**ENTRIES PROVIDED**
=== Section Start ===

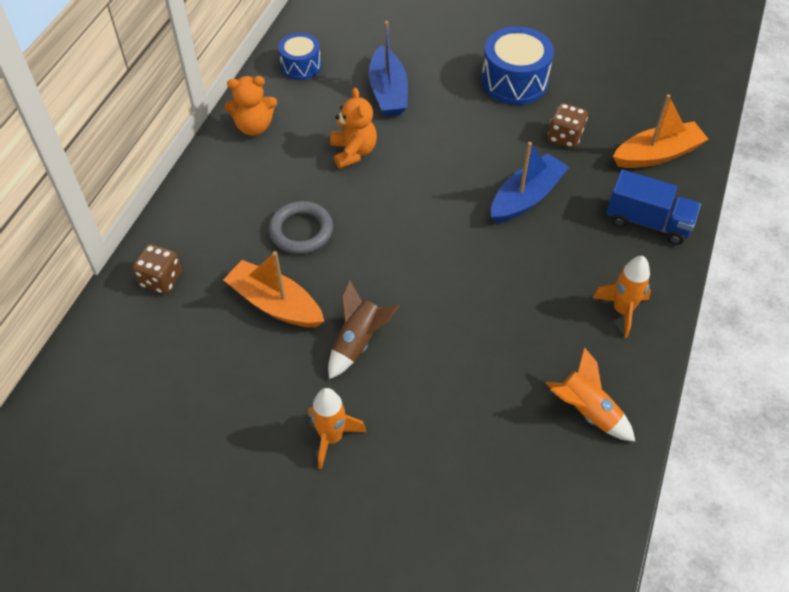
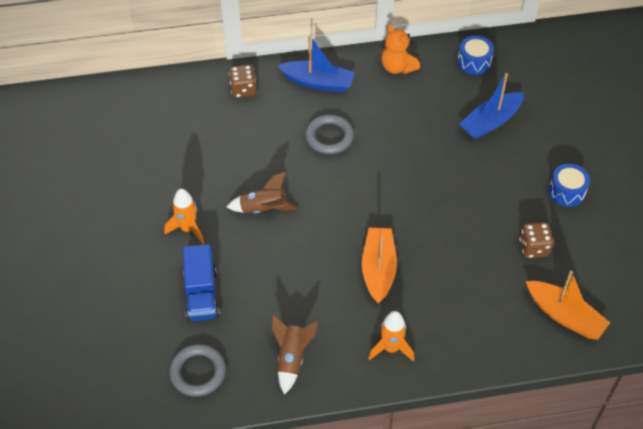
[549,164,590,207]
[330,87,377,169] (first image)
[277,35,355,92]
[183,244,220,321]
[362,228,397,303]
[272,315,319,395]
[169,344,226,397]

=== Section End ===

**ASSIGNMENT**
Reproduce the listing word for word, but keep the pictures out of it.

**RESULT BELOW**
[549,164,590,207]
[330,87,377,169] (first image)
[277,35,355,92]
[183,244,220,321]
[362,228,397,303]
[272,315,319,395]
[169,344,226,397]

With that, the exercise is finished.